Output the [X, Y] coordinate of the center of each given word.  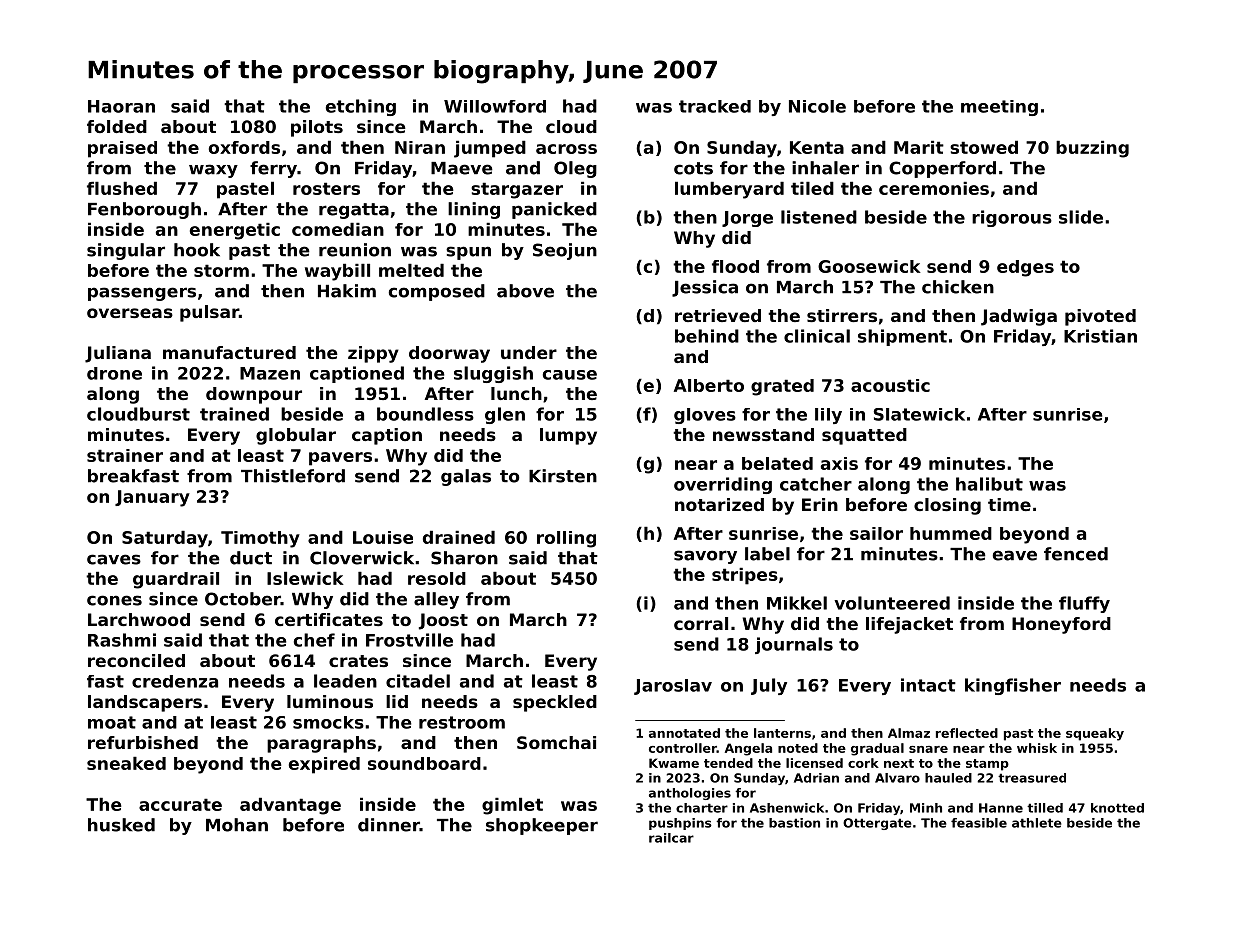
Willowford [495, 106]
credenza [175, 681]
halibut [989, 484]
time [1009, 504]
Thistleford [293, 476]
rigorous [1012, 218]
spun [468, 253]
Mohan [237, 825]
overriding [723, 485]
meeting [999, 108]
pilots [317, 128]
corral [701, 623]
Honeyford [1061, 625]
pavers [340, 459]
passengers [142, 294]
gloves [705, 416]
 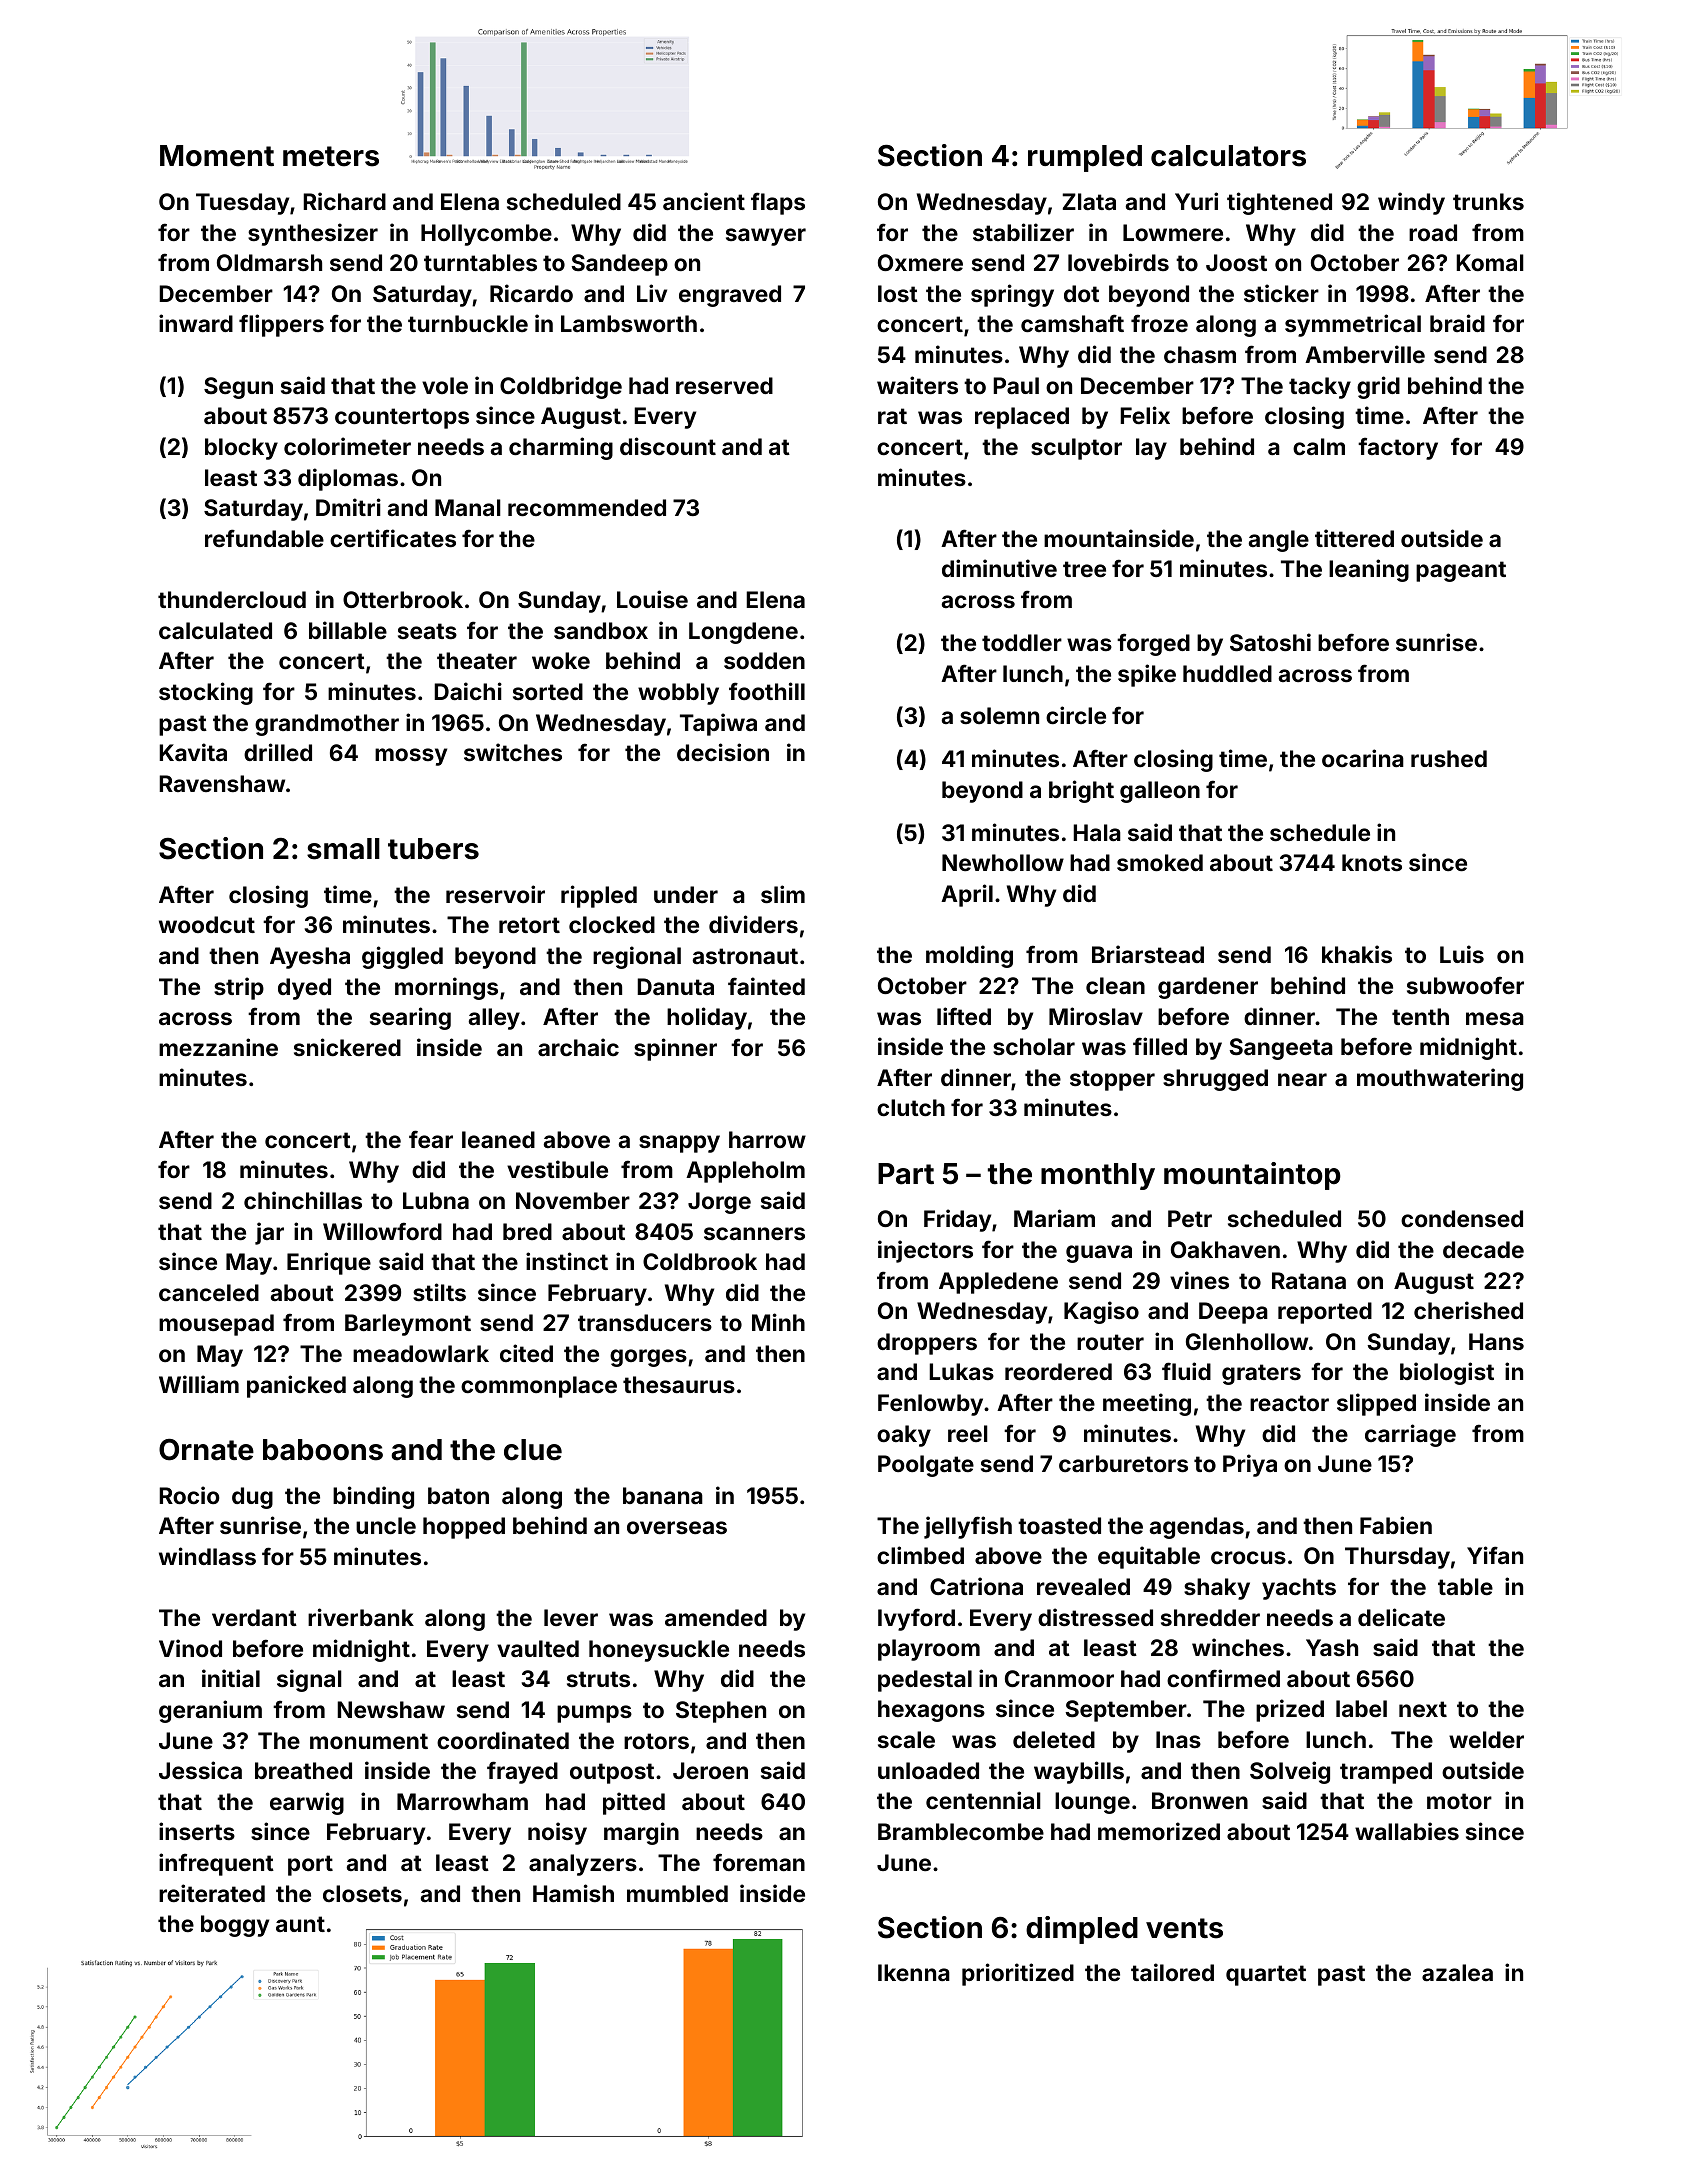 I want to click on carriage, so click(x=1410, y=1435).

--

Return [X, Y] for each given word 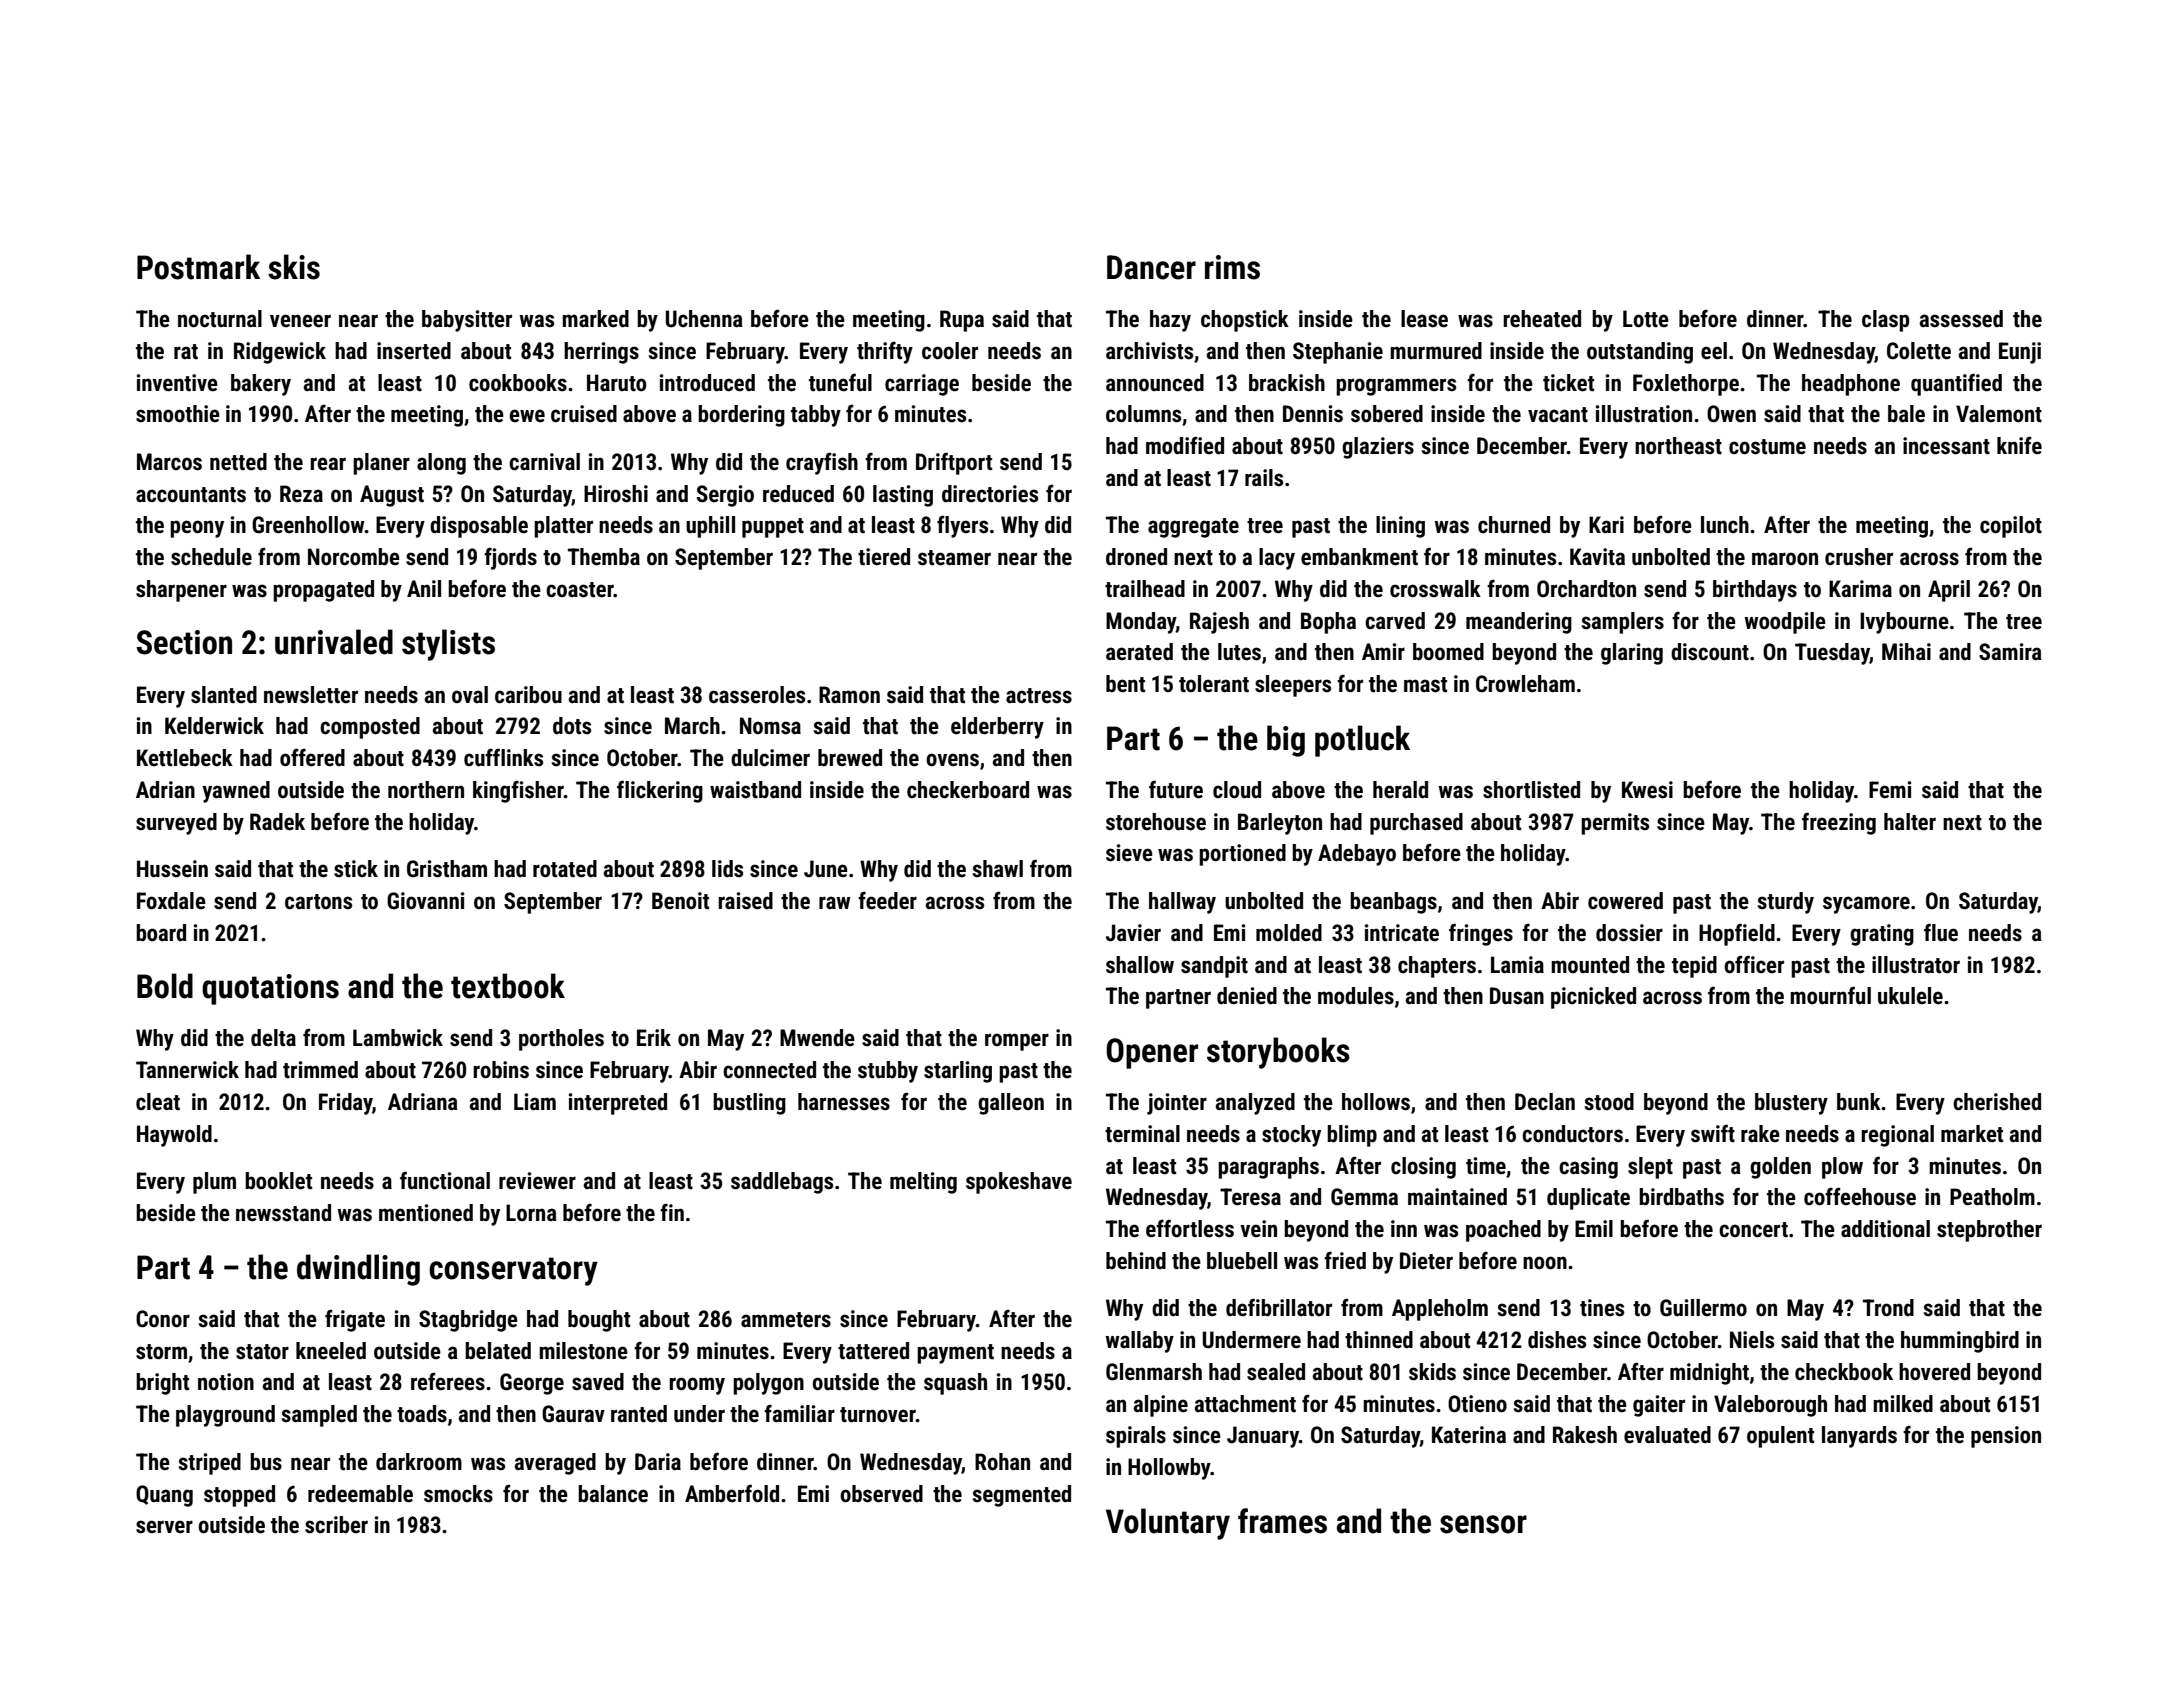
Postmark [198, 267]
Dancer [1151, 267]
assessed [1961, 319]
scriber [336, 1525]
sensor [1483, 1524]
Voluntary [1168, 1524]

...

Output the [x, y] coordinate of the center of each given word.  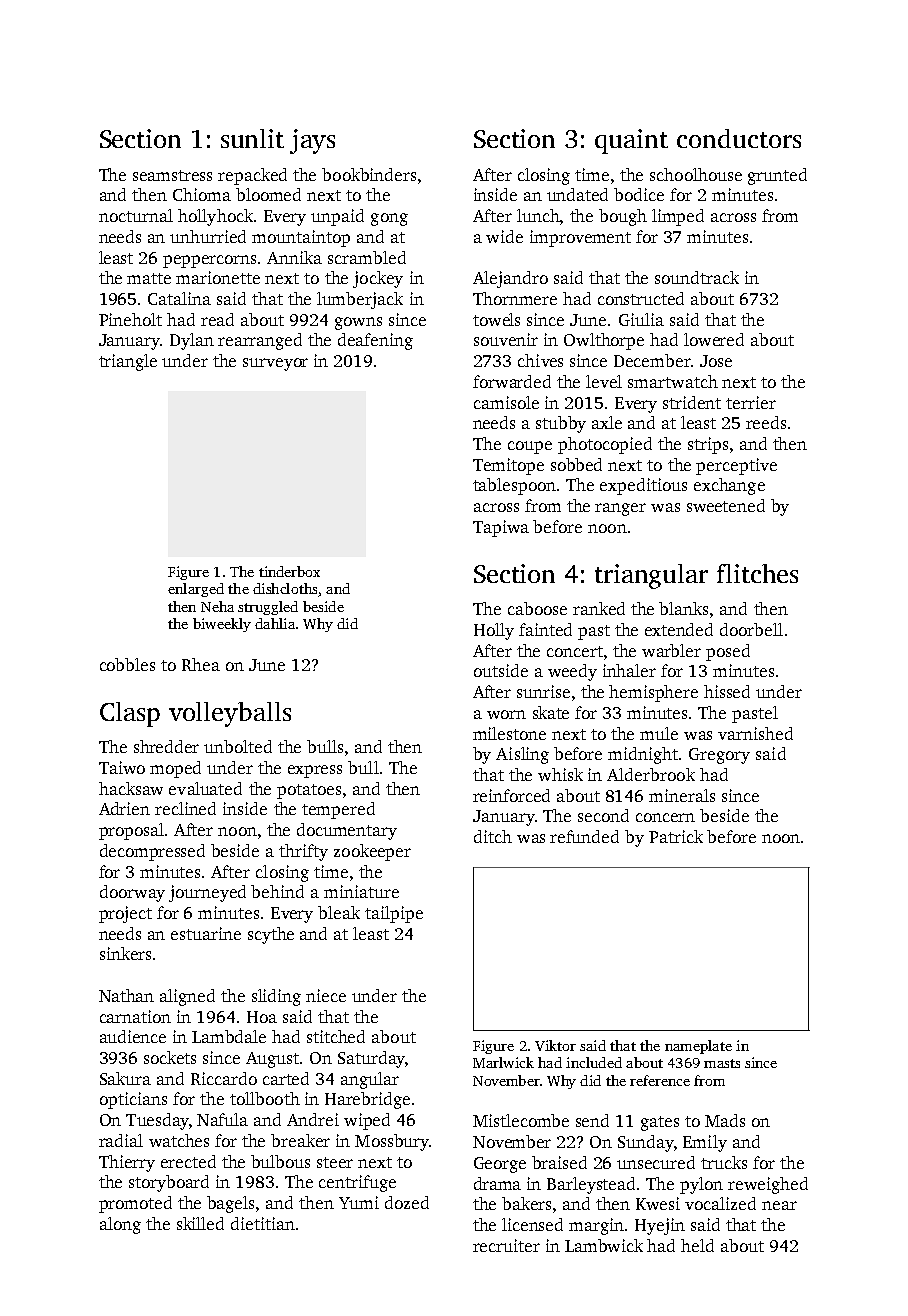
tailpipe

__Stated problem__. Reproduce the listing verbatim, from the line containing "Mohan [237, 825]" up to and including the line containing "I want to click". Leave the pictures out of your reply.

__Exercise answer__.
Mohan [237, 825]
overriding [723, 485]
meeting [999, 108]
pilots [317, 128]
corral [701, 623]
Honeyford [1061, 625]
pavers [340, 459]
passengers [142, 294]
gloves [705, 416]
  I want to click on carriage, so click(x=1410, y=1435).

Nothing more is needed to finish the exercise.